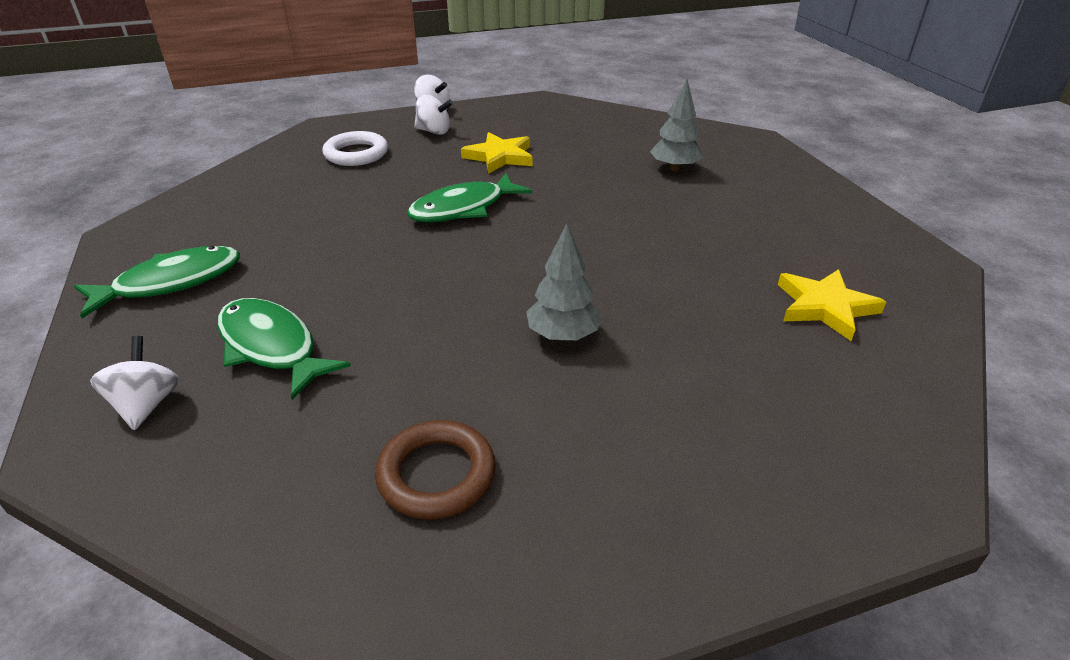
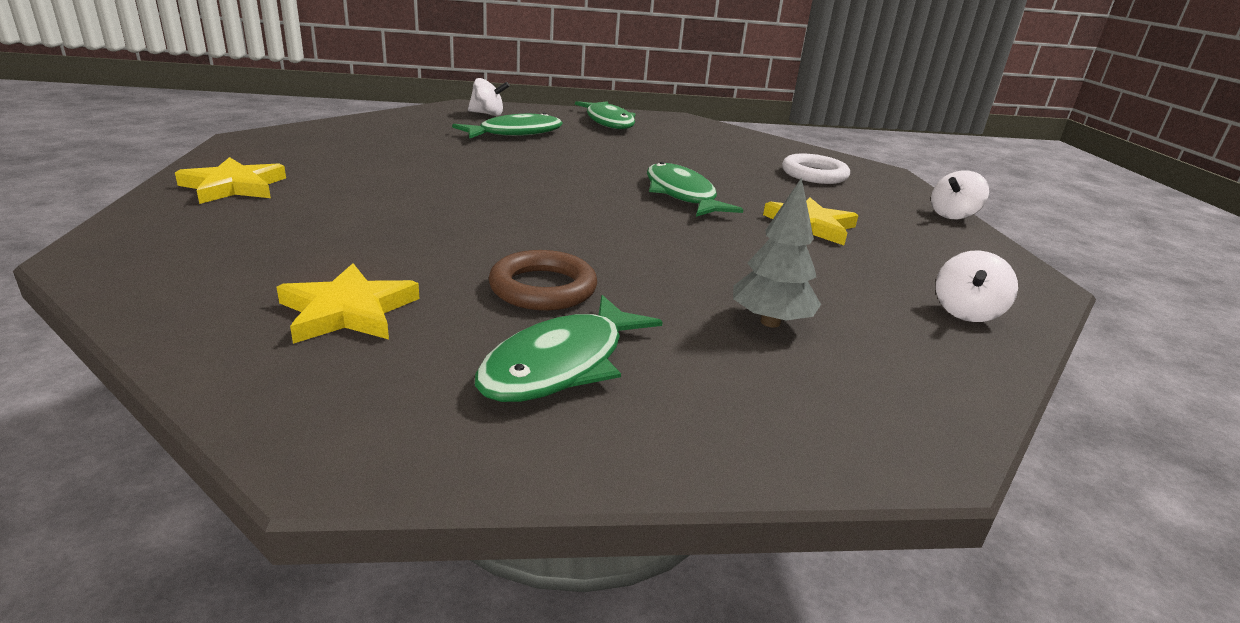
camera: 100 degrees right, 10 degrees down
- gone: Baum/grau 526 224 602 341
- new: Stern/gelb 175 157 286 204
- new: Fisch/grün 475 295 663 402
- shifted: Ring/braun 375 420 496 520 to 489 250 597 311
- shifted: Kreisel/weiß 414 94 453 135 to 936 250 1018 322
------------------------
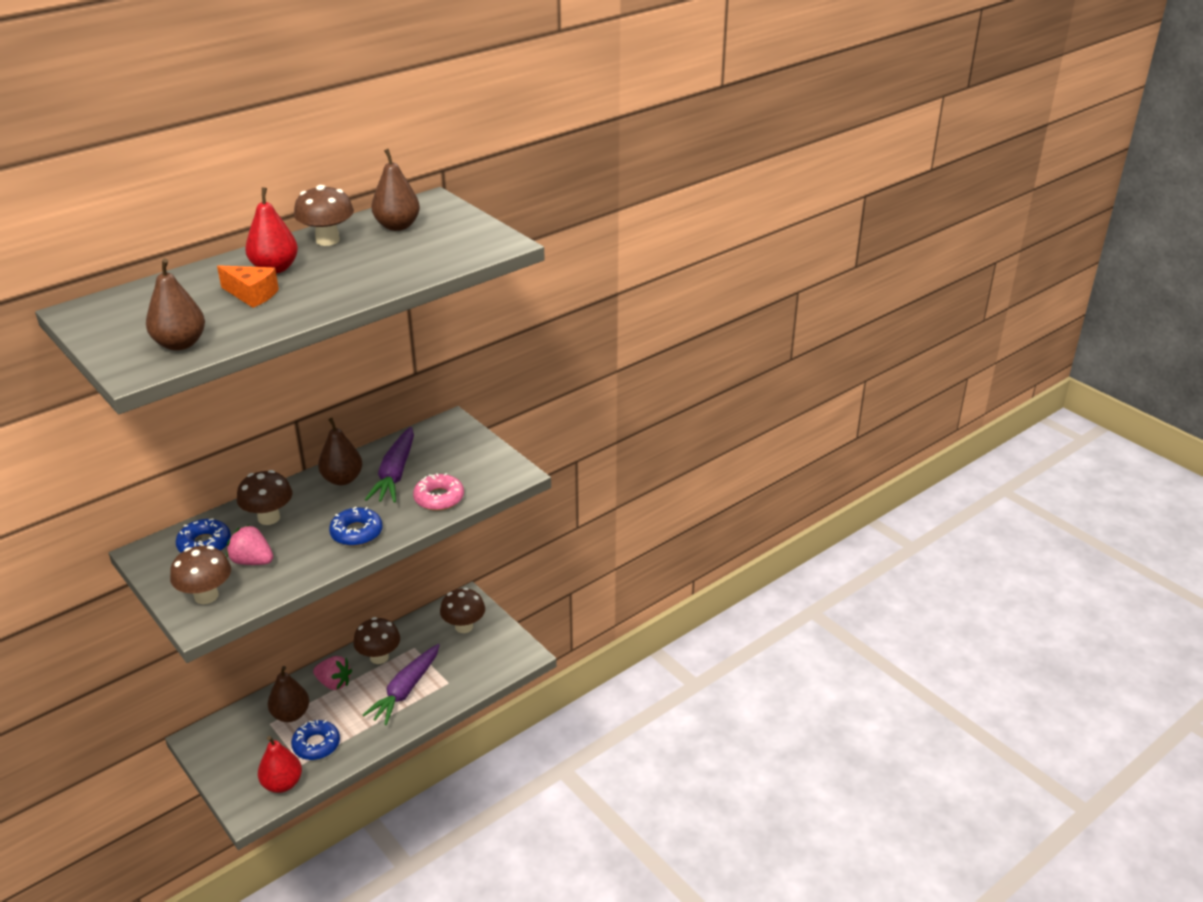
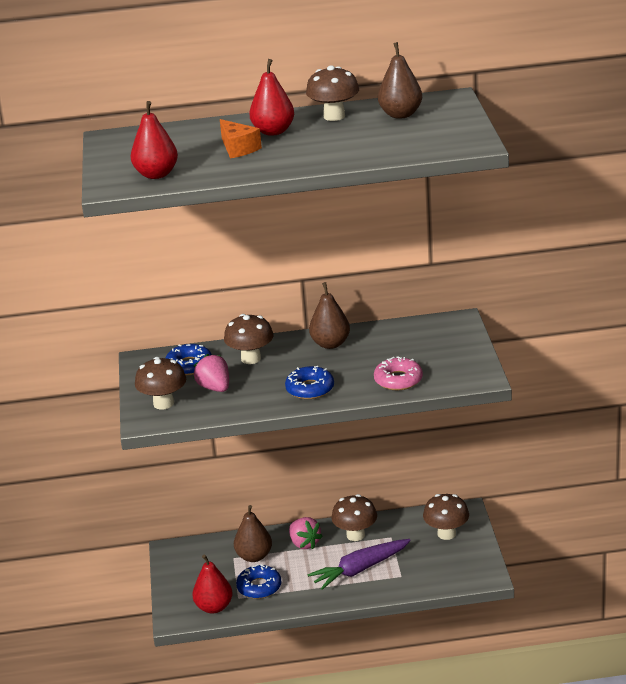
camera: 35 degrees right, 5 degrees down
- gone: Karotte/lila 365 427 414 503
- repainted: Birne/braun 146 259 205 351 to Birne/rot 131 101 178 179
------------------------
TASK:
Print only what lies in the material above starting at the line with "- shifted: Ring/braun" and ending at the line with "- shifted: Kreisel/weiß", every line exactly as given.

RESPONSE:
- shifted: Ring/braun 375 420 496 520 to 489 250 597 311
- shifted: Kreisel/weiß 414 94 453 135 to 936 250 1018 322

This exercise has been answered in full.